| Source data |

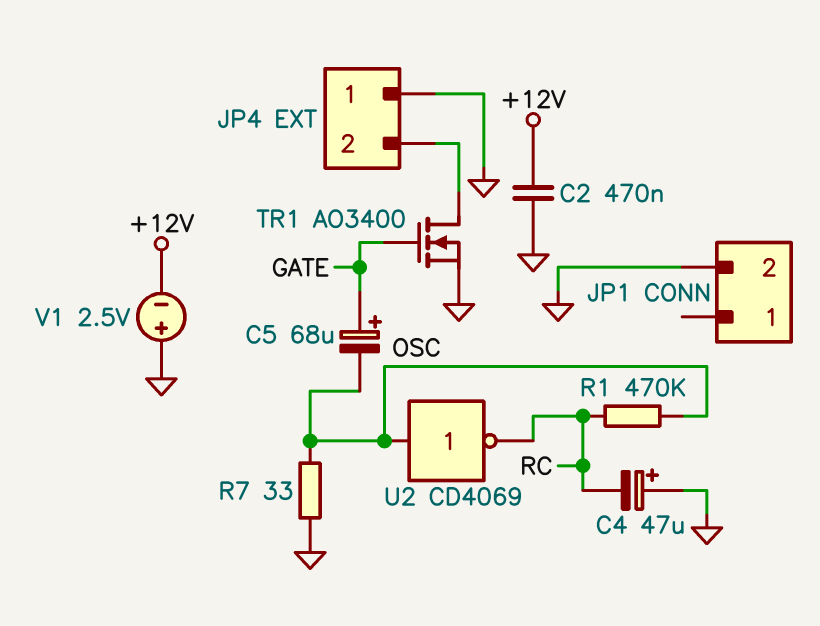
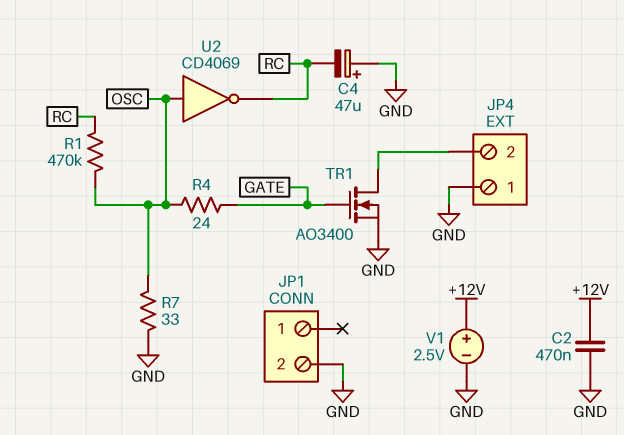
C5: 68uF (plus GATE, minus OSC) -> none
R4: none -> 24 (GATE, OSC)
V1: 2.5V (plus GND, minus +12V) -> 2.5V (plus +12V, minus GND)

* * *

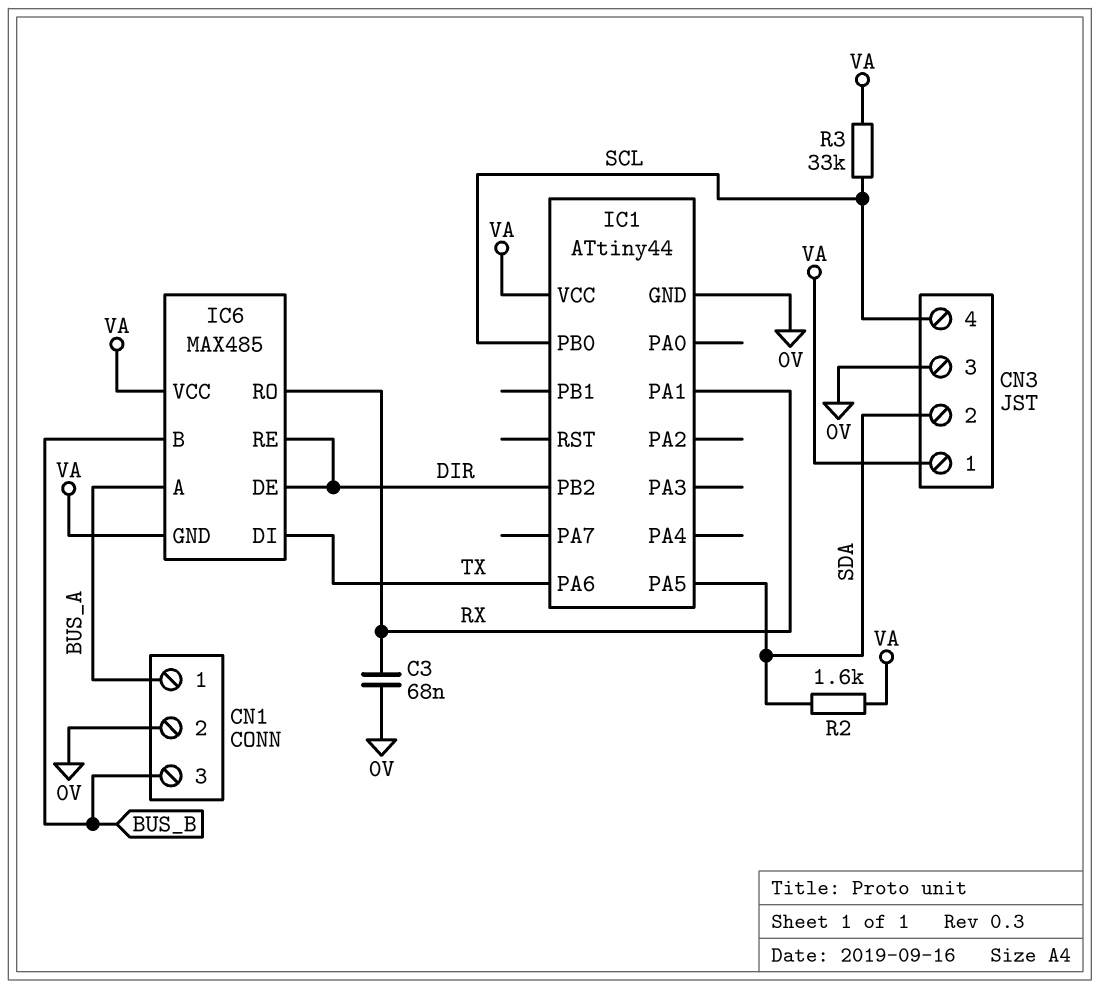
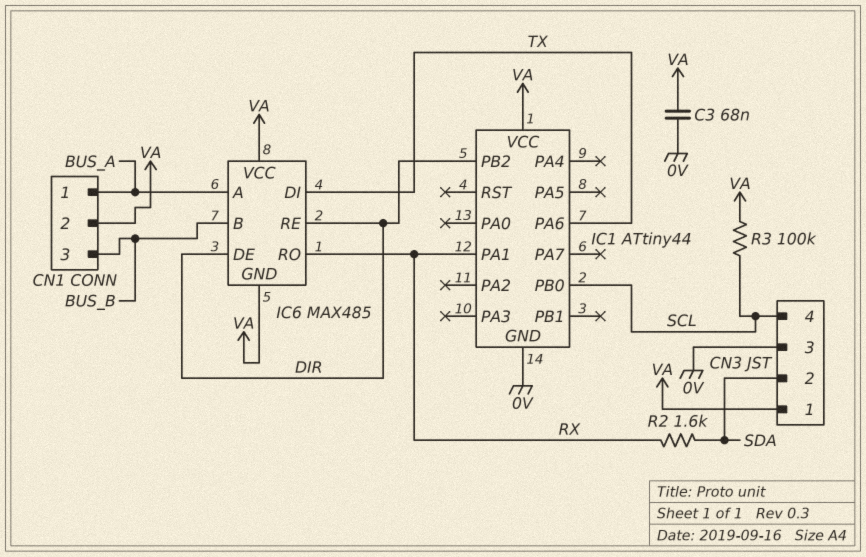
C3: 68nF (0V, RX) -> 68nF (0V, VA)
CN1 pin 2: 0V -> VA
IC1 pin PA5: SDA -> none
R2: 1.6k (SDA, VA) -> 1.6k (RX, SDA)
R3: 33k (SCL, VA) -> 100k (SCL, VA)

==

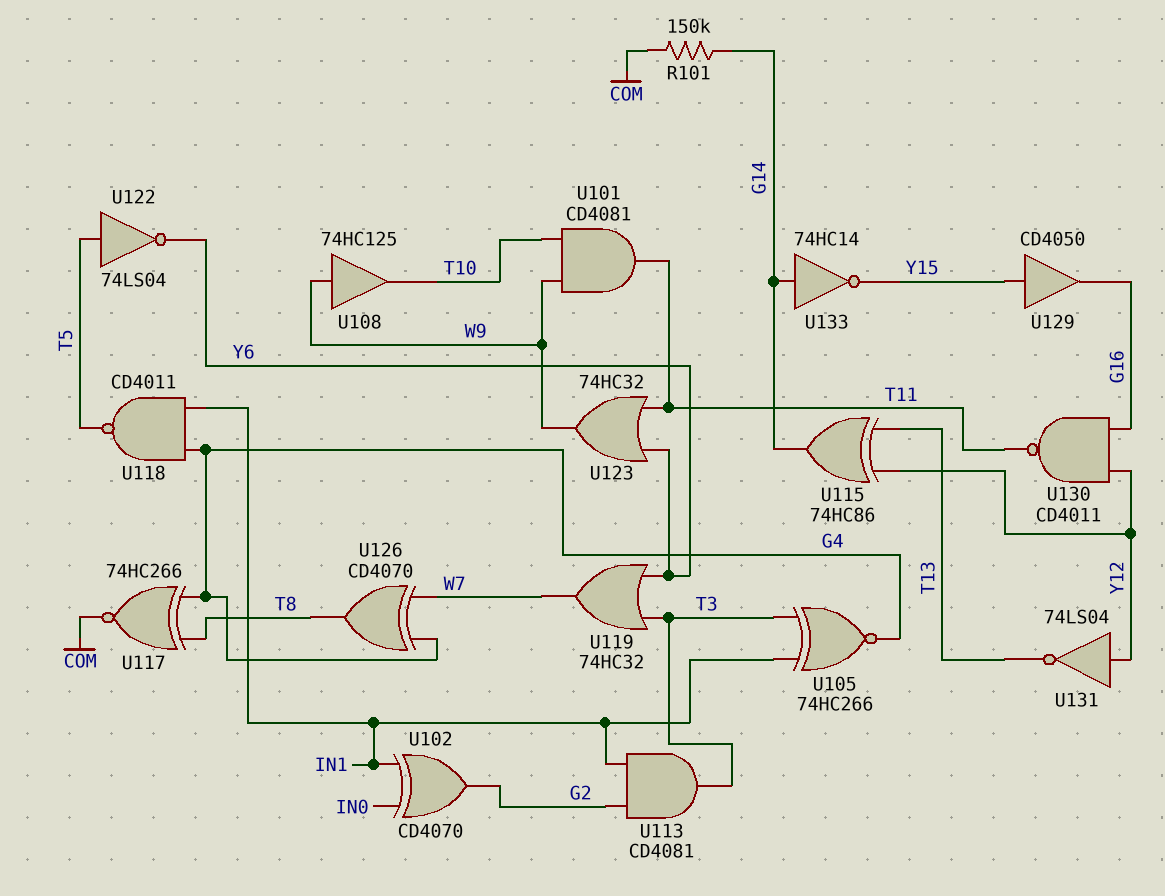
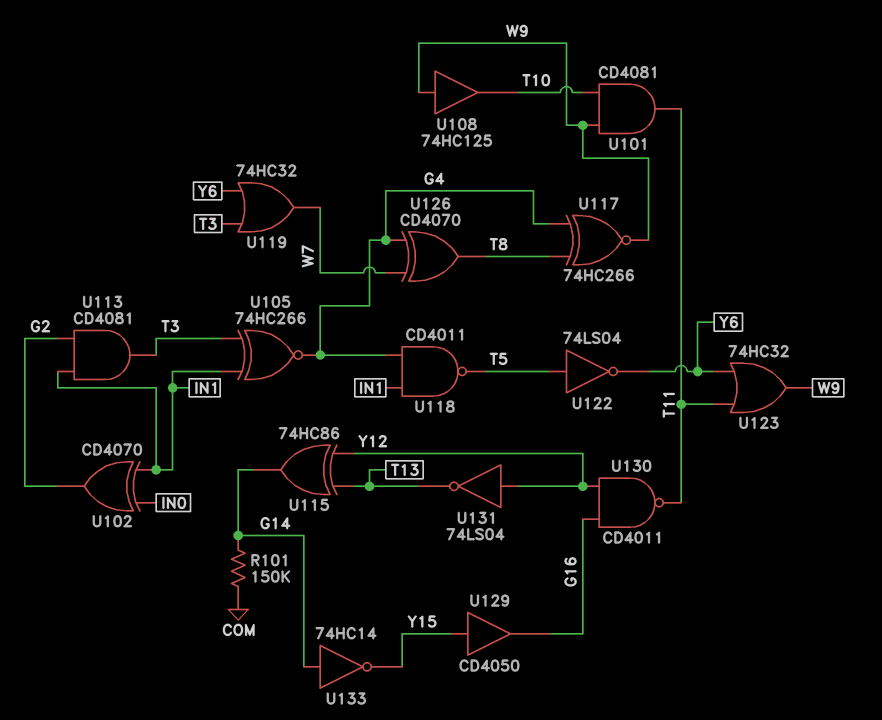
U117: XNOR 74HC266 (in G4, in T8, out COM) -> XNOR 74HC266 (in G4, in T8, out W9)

| Activity |
Using only the listing above, restate exactly the lines from the line containing "C3: 68nF (0V, RX) -> 68nF (0V, VA)" through the line containing "R3: 33k (SCL, VA) -> 100k (SCL, VA)", both included.

| Result |
C3: 68nF (0V, RX) -> 68nF (0V, VA)
CN1 pin 2: 0V -> VA
IC1 pin PA5: SDA -> none
R2: 1.6k (SDA, VA) -> 1.6k (RX, SDA)
R3: 33k (SCL, VA) -> 100k (SCL, VA)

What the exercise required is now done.